**ABOUT THIS EXERCISE**. Wherever the records include pictures, skip them and transcribe all the rest word for word.

**INPUT MATERIAL**.
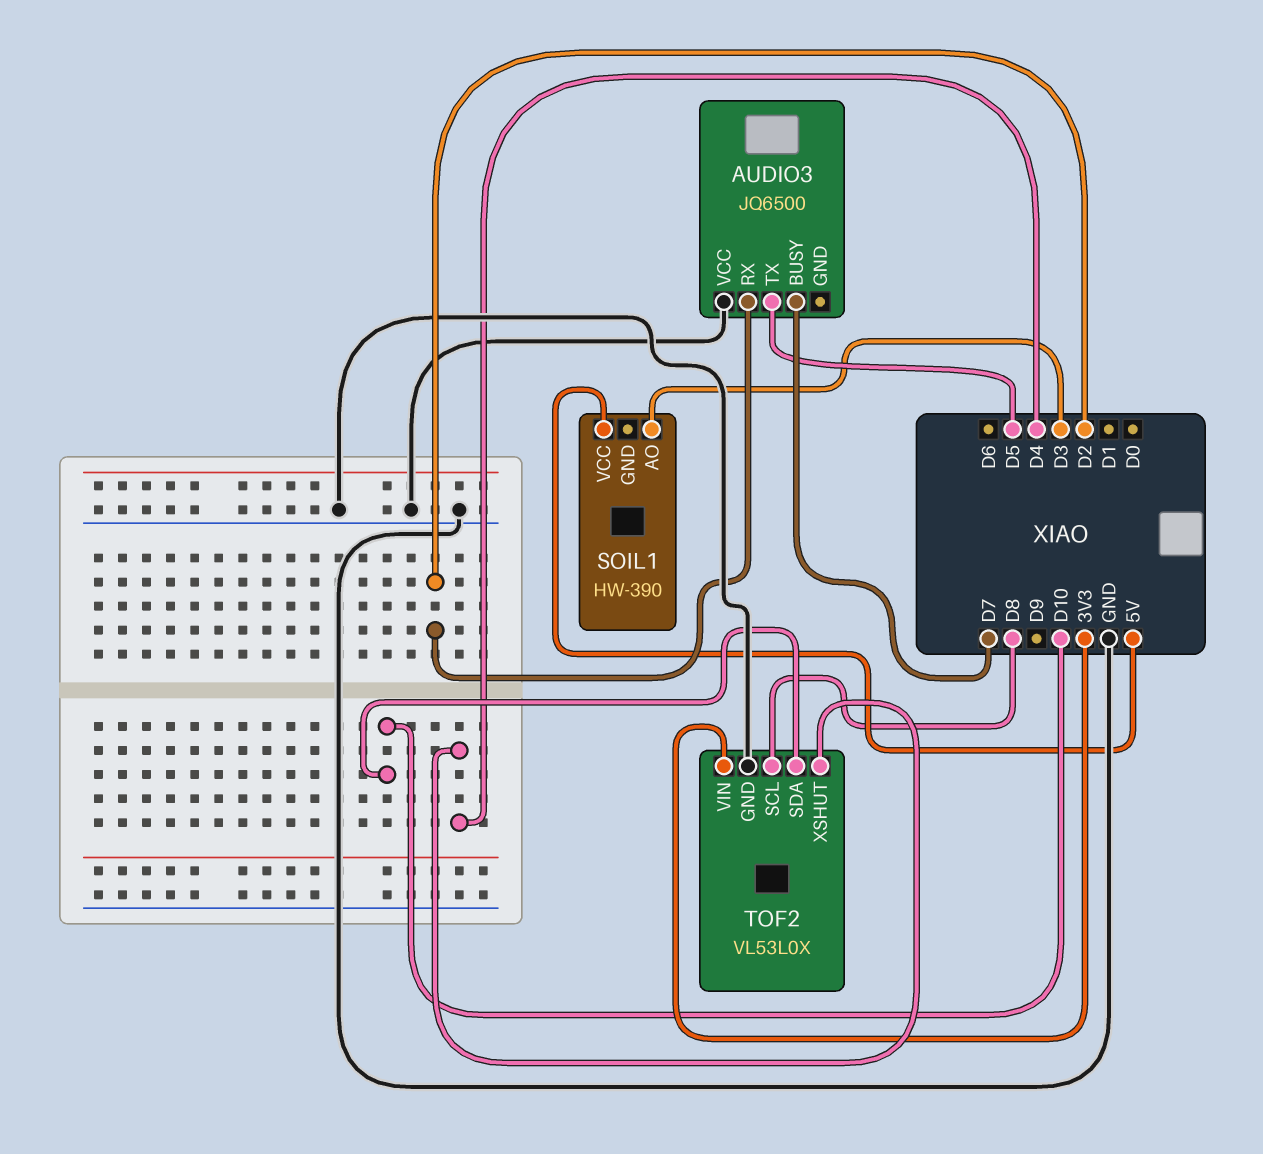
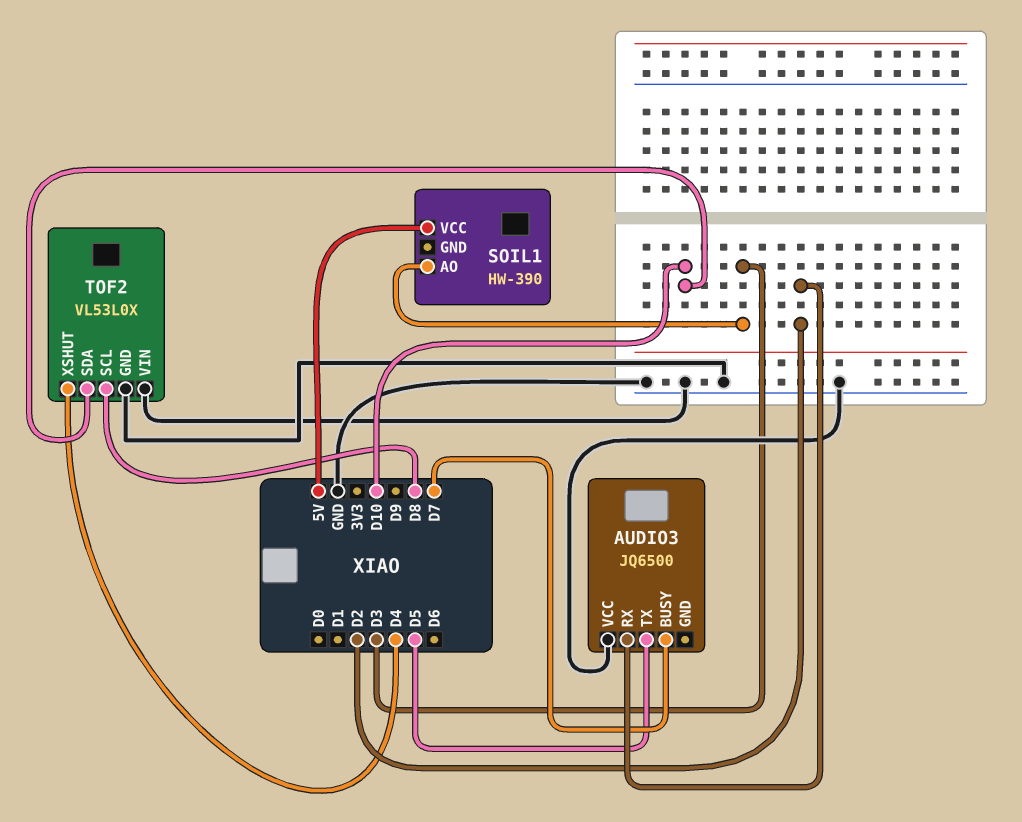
TOF2 pin VIN: 3V3 -> GND

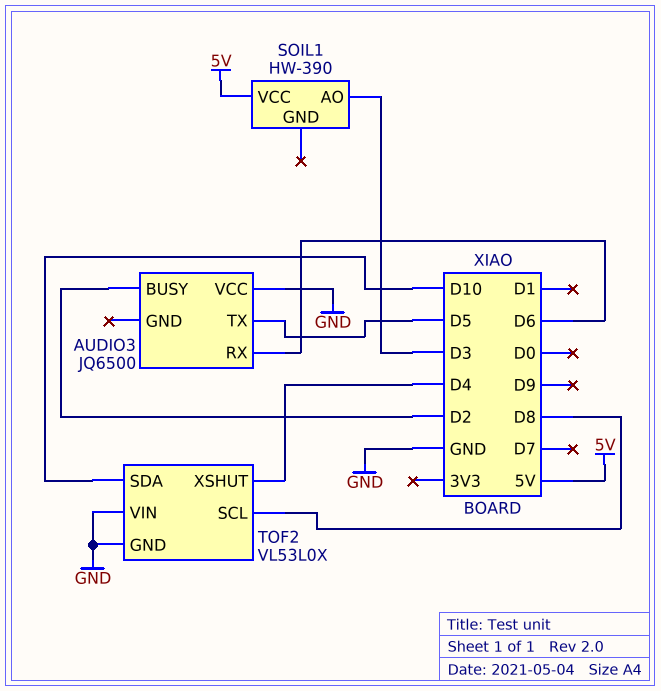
AUDIO3 pin BUSY: D7 -> D2
AUDIO3 pin RX: D2 -> D6

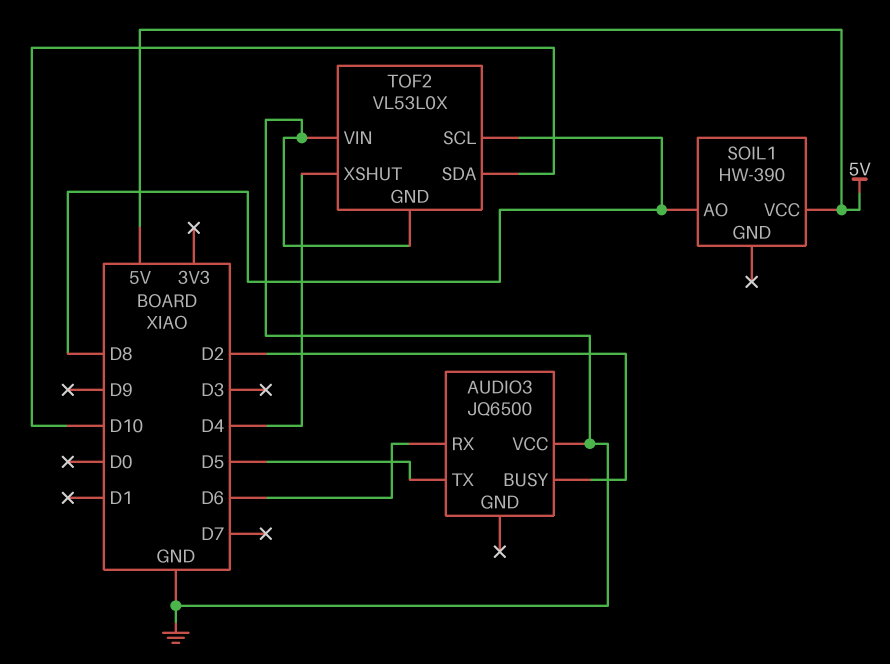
SOIL1 pin AO: D3 -> D8

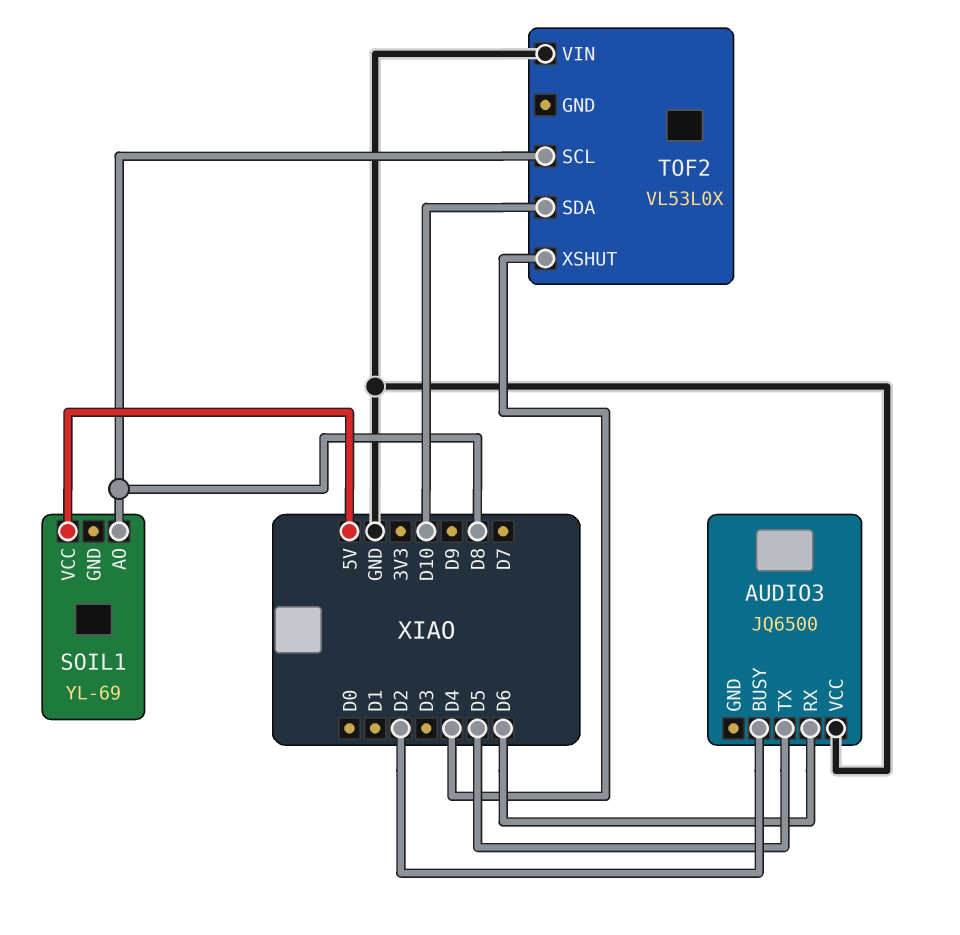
SOIL1: HW-390 -> YL-69
TOF2 pin GND: GND -> none

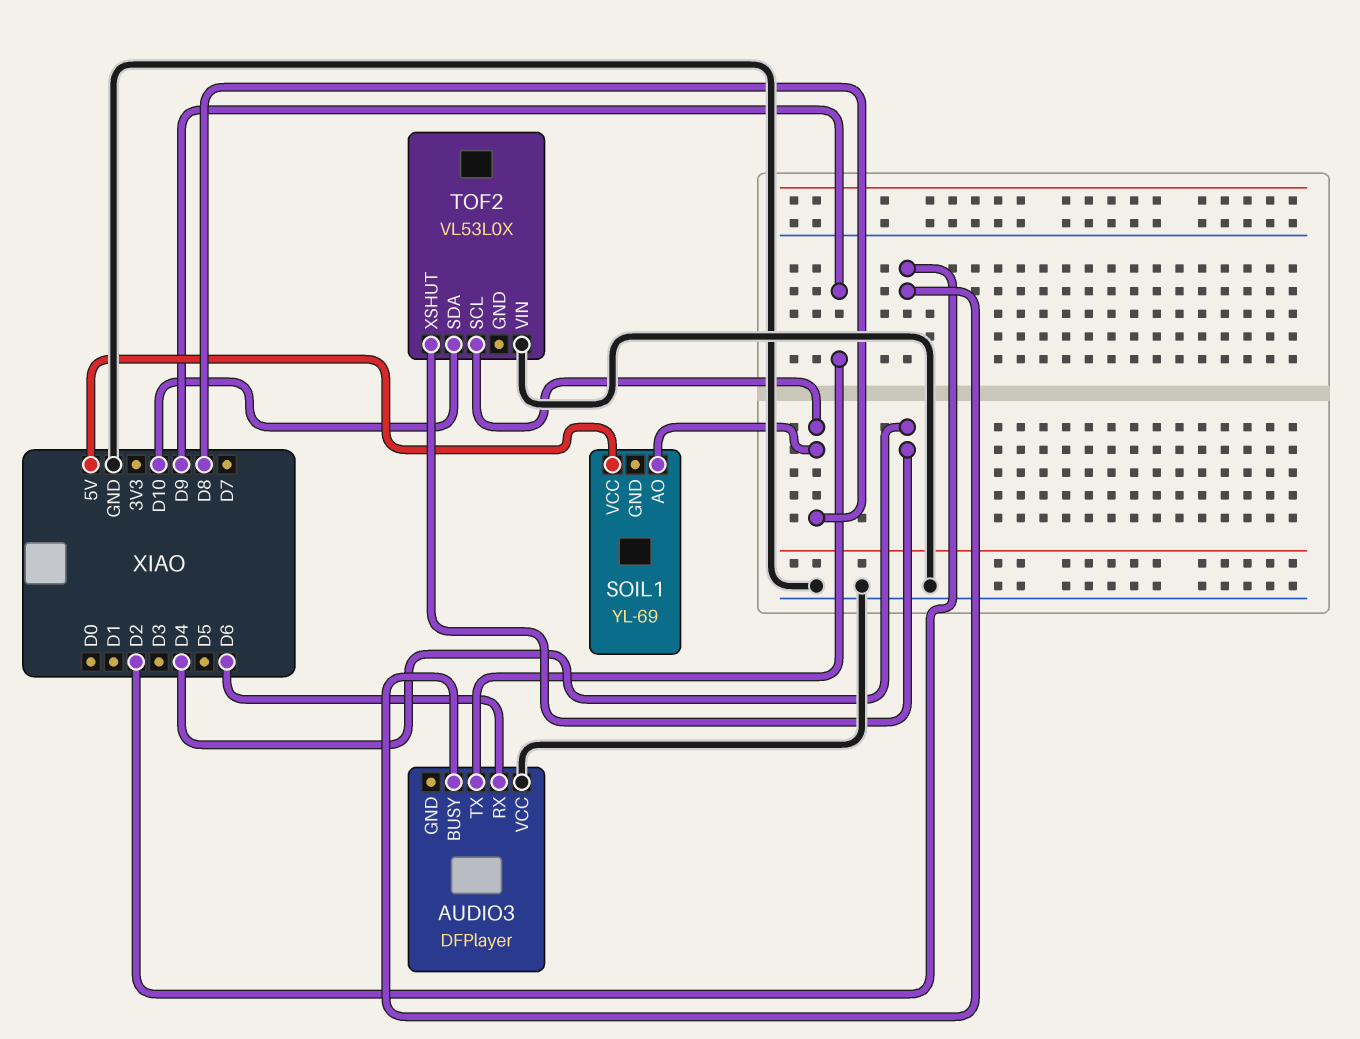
AUDIO3: JQ6500 -> DFPlayer
AUDIO3 pin TX: D5 -> D9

**YOUR RESPONSE**.
TOF2 pin VIN: 3V3 -> GND

AUDIO3 pin BUSY: D7 -> D2
AUDIO3 pin RX: D2 -> D6

SOIL1 pin AO: D3 -> D8

SOIL1: HW-390 -> YL-69
TOF2 pin GND: GND -> none

AUDIO3: JQ6500 -> DFPlayer
AUDIO3 pin TX: D5 -> D9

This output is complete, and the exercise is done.